Exercise details
A single figure is the whole answer: the number of lines in the entries that contain "blue".

Material for the task Start Marker

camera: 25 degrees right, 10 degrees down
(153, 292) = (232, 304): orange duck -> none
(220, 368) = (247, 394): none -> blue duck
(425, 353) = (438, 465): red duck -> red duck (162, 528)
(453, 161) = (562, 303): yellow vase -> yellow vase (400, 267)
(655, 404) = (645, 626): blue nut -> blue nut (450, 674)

Material for the task End Marker
Material for the task Start Marker

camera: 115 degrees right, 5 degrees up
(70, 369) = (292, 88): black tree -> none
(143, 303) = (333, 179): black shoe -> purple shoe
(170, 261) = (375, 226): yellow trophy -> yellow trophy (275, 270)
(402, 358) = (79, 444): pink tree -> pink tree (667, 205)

Material for the task End Marker
Material for the task Start Marker

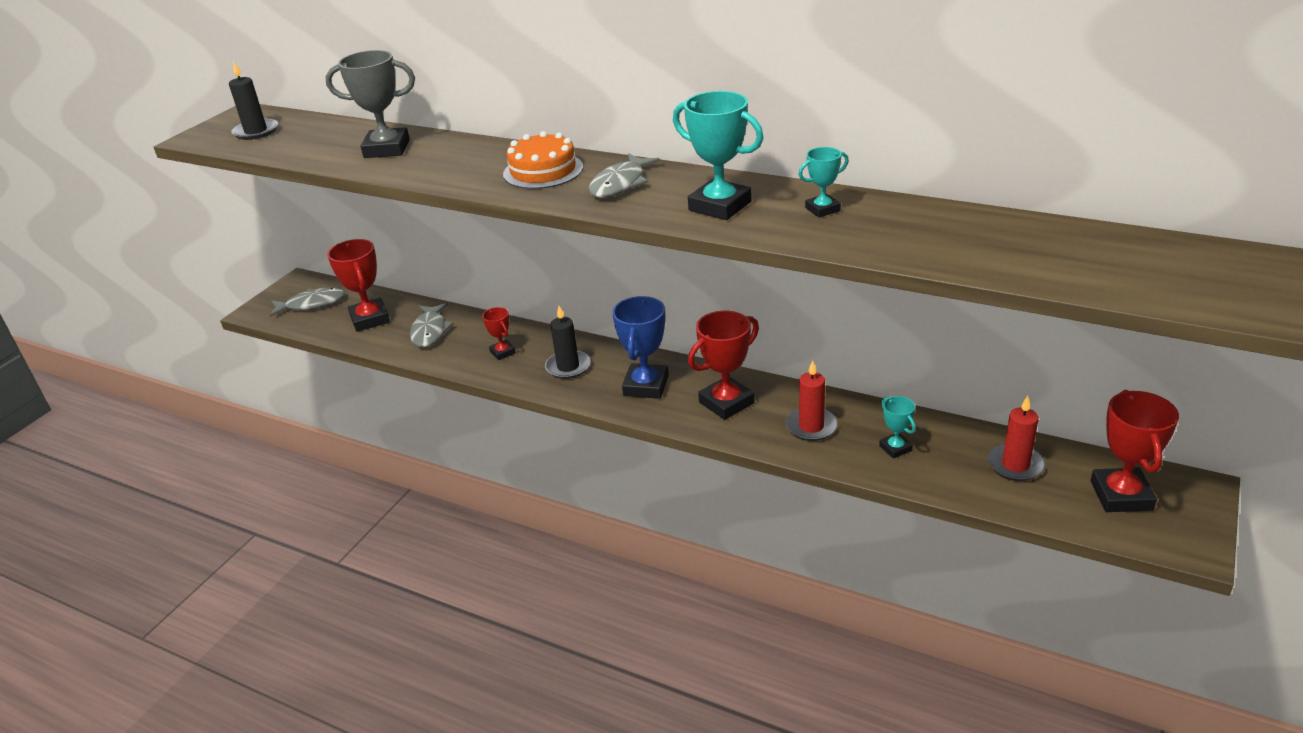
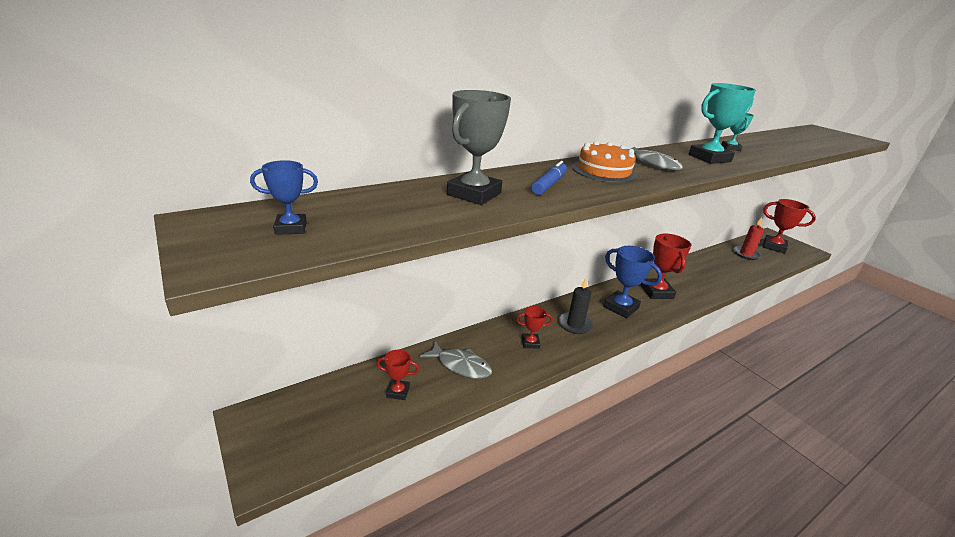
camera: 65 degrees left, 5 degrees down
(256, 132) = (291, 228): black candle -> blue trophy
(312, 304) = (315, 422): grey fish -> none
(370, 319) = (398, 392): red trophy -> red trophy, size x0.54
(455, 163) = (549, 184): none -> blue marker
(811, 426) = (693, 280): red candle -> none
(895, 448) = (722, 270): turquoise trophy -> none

Material for the task End Marker

Solution
4